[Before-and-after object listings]

%%

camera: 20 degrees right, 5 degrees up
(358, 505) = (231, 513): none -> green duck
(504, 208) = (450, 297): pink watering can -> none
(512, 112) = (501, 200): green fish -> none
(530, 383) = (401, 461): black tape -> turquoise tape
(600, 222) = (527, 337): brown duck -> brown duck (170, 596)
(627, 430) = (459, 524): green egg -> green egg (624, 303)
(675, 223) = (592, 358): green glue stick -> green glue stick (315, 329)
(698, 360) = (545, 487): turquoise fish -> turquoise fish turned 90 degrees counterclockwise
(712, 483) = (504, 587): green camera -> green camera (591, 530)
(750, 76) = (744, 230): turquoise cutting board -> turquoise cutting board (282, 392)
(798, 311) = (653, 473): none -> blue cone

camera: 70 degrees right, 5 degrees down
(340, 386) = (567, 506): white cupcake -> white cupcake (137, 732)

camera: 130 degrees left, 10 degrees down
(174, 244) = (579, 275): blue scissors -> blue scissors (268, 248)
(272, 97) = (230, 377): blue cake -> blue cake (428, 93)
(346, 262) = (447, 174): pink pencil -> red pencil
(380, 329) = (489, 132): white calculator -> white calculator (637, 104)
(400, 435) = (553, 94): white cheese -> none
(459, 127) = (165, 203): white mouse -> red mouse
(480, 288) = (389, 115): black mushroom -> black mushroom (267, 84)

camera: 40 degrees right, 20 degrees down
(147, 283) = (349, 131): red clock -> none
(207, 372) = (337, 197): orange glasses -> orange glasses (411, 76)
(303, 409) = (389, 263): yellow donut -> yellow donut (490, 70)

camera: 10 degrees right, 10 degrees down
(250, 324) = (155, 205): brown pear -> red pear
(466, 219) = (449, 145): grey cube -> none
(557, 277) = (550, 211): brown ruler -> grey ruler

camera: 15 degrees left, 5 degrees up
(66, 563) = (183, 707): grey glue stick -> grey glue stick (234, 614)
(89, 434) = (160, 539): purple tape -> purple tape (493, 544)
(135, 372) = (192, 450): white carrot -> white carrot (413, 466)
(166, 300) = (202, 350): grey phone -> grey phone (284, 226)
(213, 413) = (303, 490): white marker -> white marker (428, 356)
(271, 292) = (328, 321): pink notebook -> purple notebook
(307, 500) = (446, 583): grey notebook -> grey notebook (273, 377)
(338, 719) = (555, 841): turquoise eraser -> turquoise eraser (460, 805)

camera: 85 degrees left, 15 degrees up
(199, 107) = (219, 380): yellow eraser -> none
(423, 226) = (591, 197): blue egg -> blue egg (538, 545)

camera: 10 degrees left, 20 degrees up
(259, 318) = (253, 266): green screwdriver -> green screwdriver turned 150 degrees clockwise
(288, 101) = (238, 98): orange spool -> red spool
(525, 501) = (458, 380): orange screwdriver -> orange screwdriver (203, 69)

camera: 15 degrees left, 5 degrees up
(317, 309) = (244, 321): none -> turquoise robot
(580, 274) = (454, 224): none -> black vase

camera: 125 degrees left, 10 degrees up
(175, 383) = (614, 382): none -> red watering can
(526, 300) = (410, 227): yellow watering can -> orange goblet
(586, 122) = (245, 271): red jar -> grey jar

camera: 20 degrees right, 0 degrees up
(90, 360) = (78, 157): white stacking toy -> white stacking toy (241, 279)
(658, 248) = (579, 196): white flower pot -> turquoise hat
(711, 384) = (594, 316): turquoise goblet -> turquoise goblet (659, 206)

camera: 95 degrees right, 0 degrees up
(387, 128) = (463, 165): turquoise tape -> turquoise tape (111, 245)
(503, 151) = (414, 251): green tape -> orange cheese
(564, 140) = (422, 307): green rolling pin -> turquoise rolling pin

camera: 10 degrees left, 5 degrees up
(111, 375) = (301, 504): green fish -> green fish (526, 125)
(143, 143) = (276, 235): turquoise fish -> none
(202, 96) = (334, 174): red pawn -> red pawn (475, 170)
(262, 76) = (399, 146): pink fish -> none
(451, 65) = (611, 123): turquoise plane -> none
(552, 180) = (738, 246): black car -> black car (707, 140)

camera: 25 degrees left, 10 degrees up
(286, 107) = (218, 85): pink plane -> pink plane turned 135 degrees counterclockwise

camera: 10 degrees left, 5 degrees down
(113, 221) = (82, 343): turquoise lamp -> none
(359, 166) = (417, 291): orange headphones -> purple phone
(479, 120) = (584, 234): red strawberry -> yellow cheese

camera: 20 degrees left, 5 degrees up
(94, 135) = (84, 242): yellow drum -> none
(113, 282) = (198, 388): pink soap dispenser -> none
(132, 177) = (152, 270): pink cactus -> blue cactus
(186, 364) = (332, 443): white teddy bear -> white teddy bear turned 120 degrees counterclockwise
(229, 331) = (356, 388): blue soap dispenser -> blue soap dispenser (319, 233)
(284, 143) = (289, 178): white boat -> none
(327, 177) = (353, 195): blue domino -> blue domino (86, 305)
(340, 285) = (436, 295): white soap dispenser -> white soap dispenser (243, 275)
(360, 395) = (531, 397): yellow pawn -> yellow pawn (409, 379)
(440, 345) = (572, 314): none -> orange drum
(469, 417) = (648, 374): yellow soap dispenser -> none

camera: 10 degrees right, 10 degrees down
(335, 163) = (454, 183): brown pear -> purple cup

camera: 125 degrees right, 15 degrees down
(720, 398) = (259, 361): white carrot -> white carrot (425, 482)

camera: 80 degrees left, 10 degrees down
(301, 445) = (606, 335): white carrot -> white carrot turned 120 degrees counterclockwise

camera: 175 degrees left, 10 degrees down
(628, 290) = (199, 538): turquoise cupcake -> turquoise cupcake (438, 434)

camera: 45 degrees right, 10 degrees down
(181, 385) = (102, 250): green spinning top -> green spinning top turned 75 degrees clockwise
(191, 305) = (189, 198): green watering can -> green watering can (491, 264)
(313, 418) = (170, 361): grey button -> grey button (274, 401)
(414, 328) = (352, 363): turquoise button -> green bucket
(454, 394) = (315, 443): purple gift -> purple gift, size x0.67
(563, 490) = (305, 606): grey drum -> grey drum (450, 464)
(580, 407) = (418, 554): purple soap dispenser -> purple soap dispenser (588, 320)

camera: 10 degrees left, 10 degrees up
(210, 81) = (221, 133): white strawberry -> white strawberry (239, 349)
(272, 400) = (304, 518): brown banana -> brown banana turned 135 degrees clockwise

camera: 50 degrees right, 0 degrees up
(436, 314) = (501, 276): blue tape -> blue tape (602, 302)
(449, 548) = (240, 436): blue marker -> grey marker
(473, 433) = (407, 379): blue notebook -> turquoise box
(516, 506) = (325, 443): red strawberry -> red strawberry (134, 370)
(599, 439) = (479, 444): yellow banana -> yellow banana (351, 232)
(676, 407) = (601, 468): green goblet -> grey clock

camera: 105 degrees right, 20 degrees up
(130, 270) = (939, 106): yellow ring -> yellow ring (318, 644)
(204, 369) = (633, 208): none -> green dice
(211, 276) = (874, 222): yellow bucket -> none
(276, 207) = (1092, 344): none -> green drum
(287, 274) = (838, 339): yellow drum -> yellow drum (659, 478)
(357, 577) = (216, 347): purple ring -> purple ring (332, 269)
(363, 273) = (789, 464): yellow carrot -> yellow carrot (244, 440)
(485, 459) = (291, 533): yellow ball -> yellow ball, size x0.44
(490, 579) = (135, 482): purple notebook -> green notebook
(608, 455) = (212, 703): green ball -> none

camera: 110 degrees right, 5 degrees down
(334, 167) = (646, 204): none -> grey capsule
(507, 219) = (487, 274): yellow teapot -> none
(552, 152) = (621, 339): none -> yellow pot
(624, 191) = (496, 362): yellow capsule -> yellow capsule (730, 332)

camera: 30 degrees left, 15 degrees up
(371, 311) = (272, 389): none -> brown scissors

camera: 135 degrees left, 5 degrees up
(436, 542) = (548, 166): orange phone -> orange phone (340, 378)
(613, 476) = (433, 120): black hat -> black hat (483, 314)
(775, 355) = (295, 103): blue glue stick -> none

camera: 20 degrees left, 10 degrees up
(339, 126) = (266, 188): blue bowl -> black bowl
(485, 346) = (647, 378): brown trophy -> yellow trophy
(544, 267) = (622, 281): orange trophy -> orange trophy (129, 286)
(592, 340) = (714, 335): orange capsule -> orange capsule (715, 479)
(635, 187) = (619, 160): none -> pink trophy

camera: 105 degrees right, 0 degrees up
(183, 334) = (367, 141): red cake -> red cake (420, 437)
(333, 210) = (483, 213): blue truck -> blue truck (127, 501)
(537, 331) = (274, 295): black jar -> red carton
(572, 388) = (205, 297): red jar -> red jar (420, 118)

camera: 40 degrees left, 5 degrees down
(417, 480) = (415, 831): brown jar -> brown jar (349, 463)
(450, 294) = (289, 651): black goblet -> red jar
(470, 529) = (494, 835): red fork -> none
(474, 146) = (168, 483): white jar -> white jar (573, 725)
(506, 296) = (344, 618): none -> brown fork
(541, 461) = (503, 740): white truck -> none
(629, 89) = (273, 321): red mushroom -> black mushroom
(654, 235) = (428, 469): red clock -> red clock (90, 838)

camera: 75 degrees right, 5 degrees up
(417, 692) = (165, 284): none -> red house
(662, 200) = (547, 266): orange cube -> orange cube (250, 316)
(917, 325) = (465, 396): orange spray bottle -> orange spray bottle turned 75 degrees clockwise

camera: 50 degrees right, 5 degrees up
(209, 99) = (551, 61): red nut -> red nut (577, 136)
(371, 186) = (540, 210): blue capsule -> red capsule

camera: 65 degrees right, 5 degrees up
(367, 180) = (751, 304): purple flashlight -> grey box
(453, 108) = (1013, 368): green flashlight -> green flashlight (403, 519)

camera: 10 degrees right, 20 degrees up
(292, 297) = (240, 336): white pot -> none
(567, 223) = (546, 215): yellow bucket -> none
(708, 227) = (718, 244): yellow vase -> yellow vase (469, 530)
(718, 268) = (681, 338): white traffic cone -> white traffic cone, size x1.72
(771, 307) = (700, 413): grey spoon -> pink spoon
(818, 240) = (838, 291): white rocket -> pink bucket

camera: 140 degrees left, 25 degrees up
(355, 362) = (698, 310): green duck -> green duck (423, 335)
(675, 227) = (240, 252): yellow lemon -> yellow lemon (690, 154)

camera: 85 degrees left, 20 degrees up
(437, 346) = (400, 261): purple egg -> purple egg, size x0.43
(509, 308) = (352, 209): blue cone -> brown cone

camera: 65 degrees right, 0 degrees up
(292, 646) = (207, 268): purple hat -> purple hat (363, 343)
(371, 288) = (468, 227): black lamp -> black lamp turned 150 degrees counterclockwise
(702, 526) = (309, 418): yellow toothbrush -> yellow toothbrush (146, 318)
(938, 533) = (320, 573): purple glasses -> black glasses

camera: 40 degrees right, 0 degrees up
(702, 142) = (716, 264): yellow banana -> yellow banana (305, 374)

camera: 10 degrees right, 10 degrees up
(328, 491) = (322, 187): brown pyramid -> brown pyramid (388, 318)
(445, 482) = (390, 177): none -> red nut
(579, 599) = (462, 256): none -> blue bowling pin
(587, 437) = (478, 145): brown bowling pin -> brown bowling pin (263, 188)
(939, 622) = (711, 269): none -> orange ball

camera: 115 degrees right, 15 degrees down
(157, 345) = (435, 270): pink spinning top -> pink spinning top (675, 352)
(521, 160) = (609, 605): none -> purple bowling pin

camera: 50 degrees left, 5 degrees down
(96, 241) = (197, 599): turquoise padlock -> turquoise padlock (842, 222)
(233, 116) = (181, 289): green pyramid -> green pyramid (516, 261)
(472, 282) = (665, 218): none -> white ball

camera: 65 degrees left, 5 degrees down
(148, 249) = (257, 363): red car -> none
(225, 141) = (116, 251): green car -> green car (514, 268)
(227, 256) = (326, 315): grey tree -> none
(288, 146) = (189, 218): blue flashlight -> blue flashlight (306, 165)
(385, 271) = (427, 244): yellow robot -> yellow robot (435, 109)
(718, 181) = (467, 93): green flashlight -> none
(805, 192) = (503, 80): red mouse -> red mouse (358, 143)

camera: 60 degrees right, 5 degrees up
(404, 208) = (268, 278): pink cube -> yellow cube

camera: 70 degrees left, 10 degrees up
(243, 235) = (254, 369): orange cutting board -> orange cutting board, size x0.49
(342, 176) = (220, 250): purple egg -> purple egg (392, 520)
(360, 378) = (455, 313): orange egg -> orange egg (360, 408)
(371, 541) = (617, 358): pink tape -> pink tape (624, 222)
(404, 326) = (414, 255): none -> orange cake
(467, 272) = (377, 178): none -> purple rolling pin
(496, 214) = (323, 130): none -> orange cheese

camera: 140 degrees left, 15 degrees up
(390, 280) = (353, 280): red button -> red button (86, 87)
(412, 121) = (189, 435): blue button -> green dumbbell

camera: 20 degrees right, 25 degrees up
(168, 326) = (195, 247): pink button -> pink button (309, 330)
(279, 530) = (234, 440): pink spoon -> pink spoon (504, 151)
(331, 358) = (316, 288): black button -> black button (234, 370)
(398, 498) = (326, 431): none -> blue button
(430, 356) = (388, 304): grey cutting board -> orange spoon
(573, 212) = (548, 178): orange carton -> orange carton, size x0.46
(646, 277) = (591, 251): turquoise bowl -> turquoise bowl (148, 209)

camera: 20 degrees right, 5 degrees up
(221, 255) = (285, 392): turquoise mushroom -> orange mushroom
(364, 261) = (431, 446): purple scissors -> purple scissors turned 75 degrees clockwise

%%

Try it: Given the data above, transcribe exactly the lines from the one containing "(229, 331) = (356, 388): blue" down to the one containing "(327, 177) = (353, 195): blue", and no others.

Result:
(229, 331) = (356, 388): blue soap dispenser -> blue soap dispenser (319, 233)
(284, 143) = (289, 178): white boat -> none
(327, 177) = (353, 195): blue domino -> blue domino (86, 305)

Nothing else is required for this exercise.